GIVEN INFORMATION >>
....

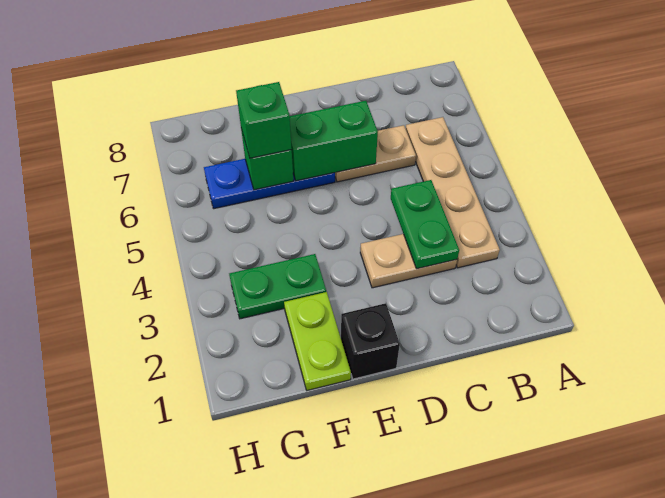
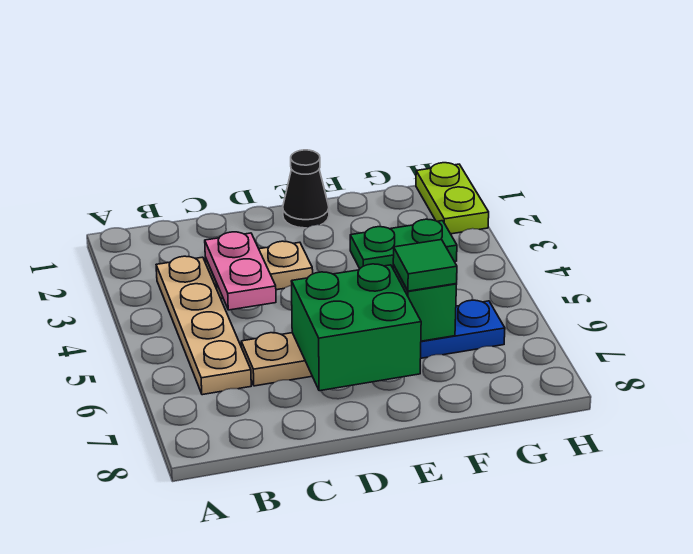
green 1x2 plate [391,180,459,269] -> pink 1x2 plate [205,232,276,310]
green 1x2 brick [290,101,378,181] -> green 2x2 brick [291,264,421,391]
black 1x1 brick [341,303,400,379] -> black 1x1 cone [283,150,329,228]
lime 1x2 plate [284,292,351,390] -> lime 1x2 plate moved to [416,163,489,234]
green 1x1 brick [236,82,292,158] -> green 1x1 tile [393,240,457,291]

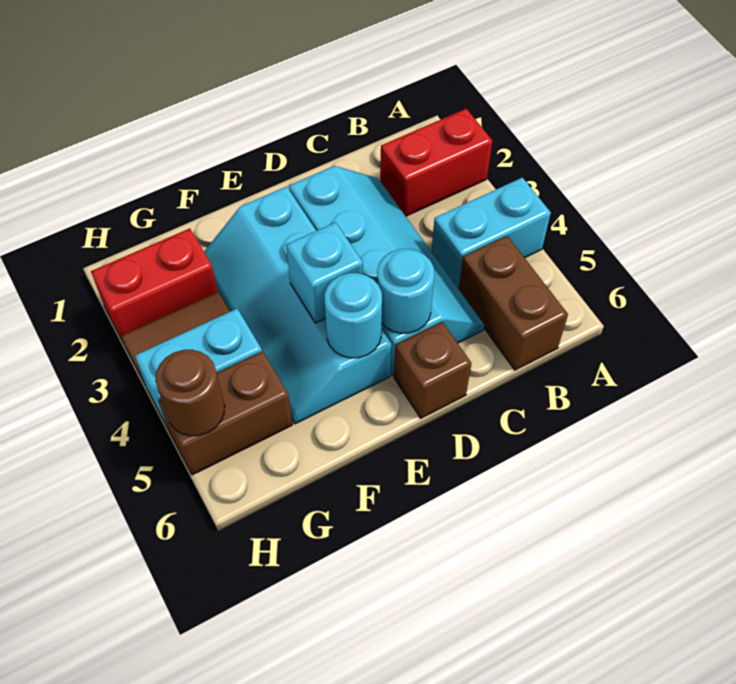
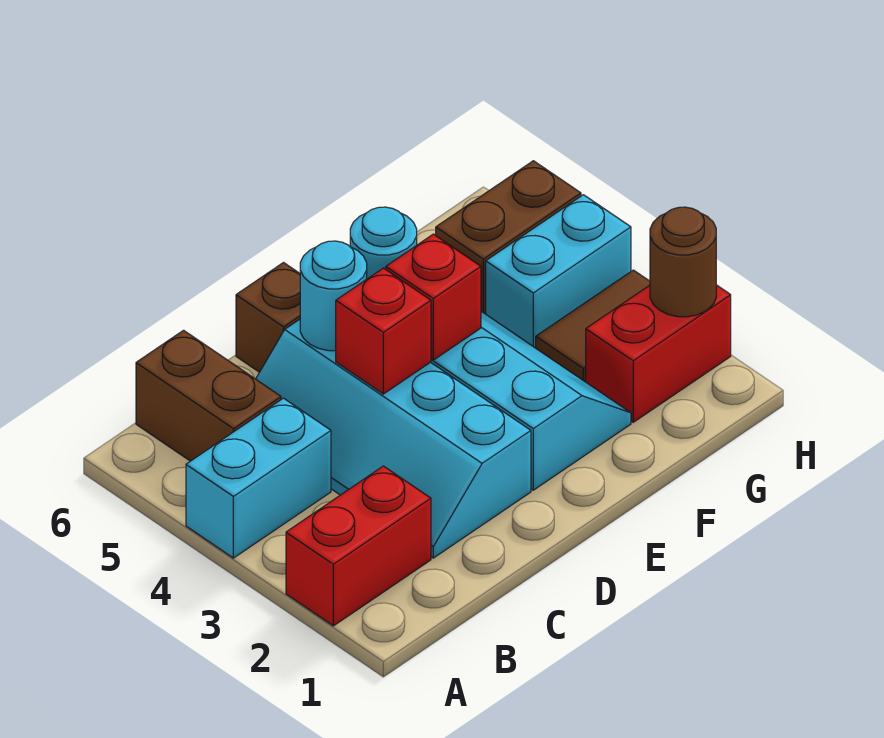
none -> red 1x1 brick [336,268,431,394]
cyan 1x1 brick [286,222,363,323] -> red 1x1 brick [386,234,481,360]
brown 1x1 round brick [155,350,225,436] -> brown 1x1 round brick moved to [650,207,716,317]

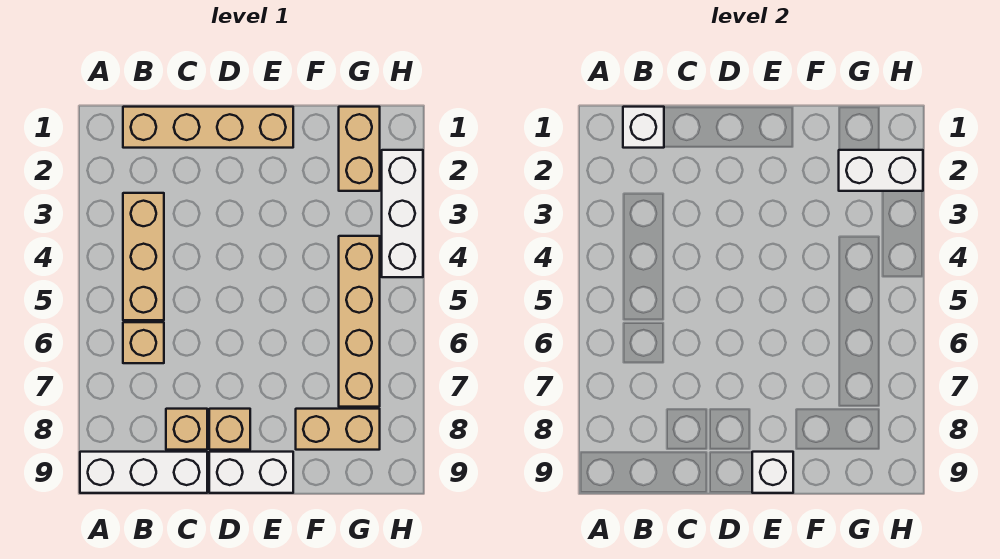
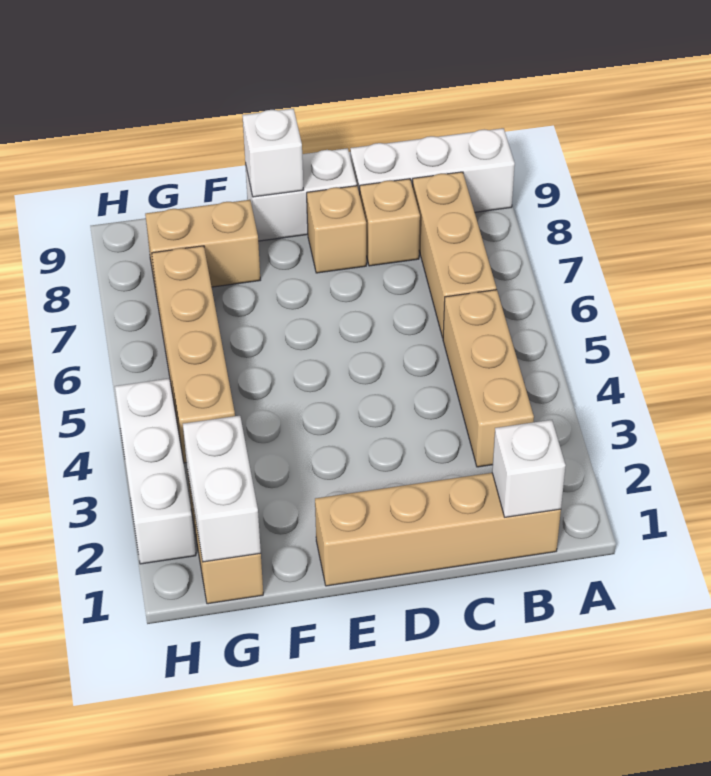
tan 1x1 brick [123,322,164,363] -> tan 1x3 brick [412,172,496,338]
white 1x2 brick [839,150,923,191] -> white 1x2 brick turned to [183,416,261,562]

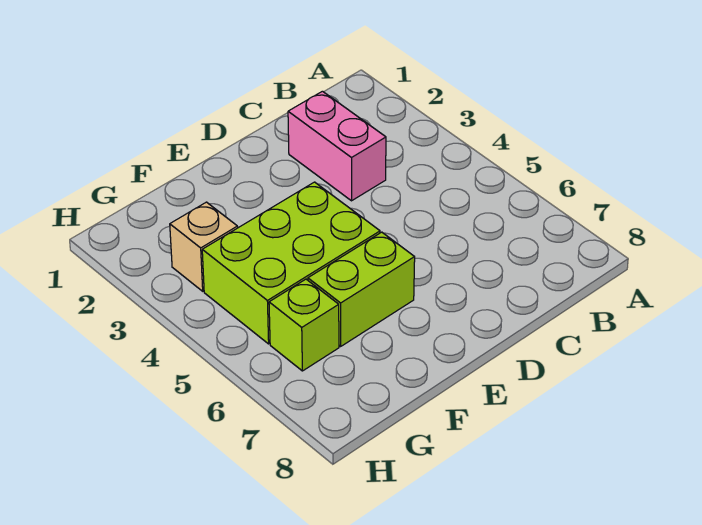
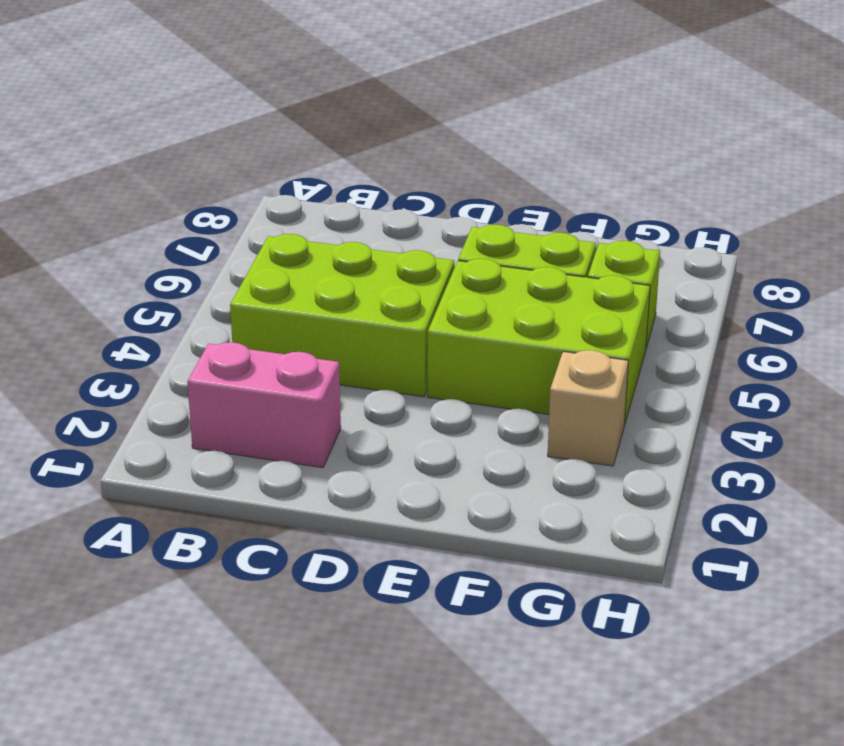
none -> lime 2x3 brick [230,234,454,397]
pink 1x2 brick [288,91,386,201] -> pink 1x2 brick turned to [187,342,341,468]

....

WHAT TO DO >>
Please restate the entries word for word. Skip the pictures.

RESPONSE AREA >>
green 1x2 plate [391,180,459,269] -> pink 1x2 plate [205,232,276,310]
green 1x2 brick [290,101,378,181] -> green 2x2 brick [291,264,421,391]
black 1x1 brick [341,303,400,379] -> black 1x1 cone [283,150,329,228]
lime 1x2 plate [284,292,351,390] -> lime 1x2 plate moved to [416,163,489,234]
green 1x1 brick [236,82,292,158] -> green 1x1 tile [393,240,457,291]

none -> red 1x1 brick [336,268,431,394]
cyan 1x1 brick [286,222,363,323] -> red 1x1 brick [386,234,481,360]
brown 1x1 round brick [155,350,225,436] -> brown 1x1 round brick moved to [650,207,716,317]

tan 1x1 brick [123,322,164,363] -> tan 1x3 brick [412,172,496,338]
white 1x2 brick [839,150,923,191] -> white 1x2 brick turned to [183,416,261,562]

none -> lime 2x3 brick [230,234,454,397]
pink 1x2 brick [288,91,386,201] -> pink 1x2 brick turned to [187,342,341,468]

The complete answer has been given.